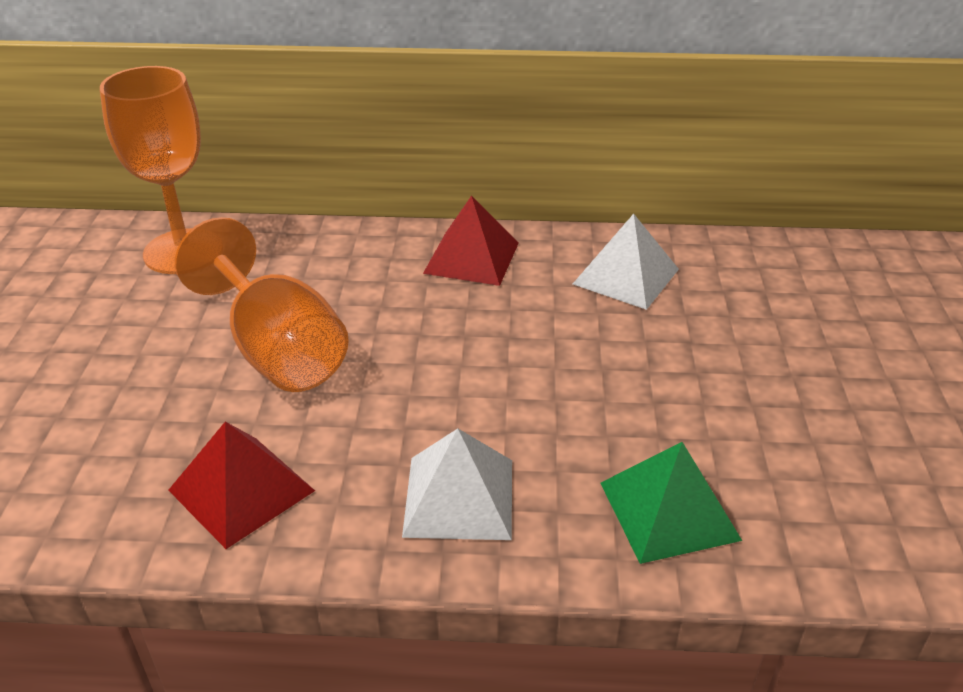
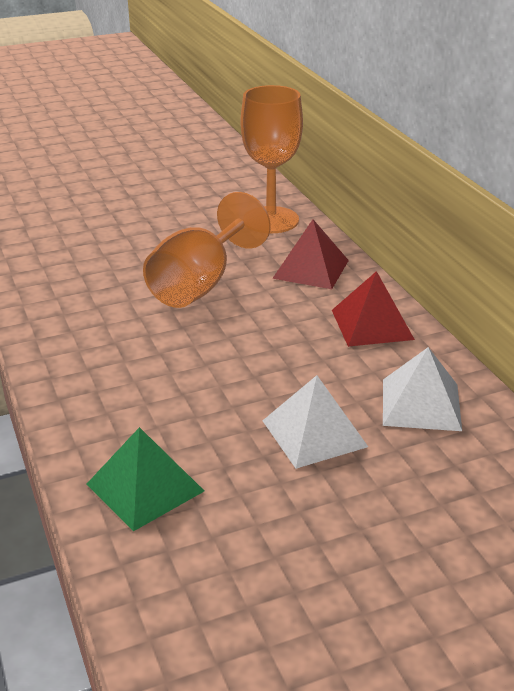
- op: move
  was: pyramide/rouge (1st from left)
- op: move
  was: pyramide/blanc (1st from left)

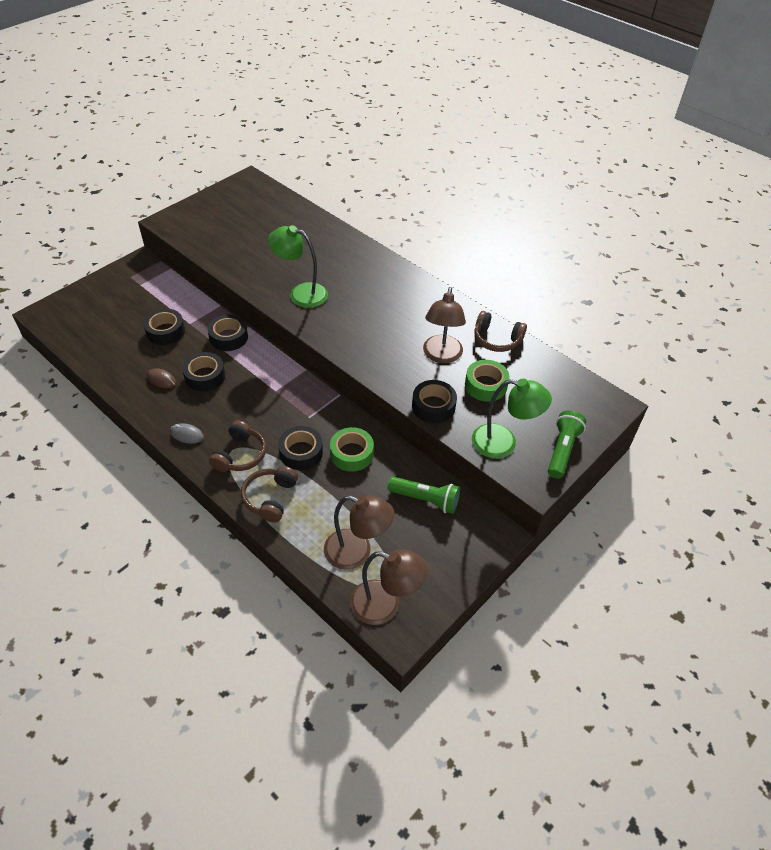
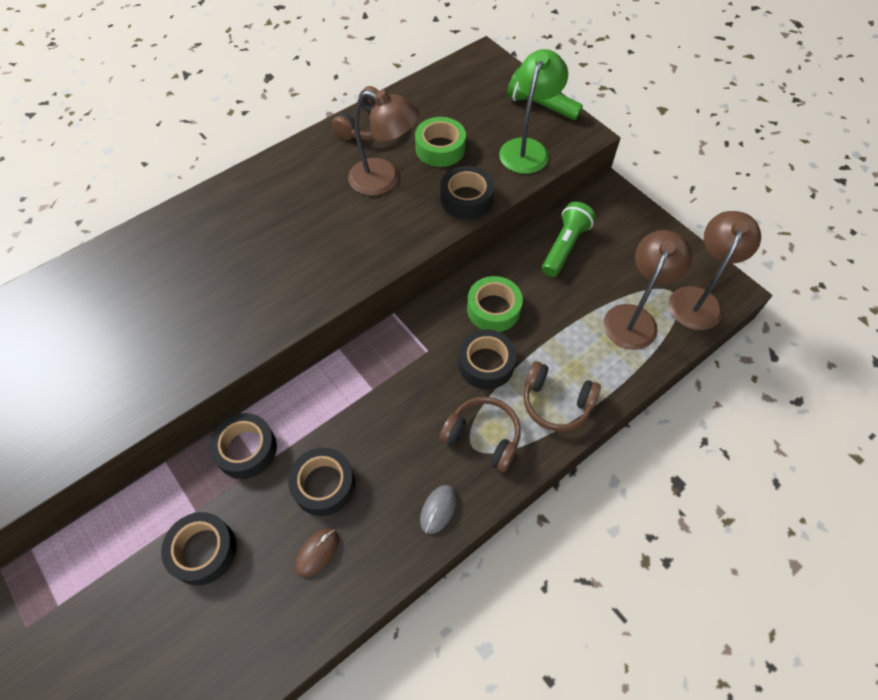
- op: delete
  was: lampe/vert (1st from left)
####
_Work to complete_
If an entry contains a picture, omit it; restate everything else word for word.

_Written solution_
- op: move
  was: pyramide/rouge (1st from left)
- op: move
  was: pyramide/blanc (1st from left)

- op: delete
  was: lampe/vert (1st from left)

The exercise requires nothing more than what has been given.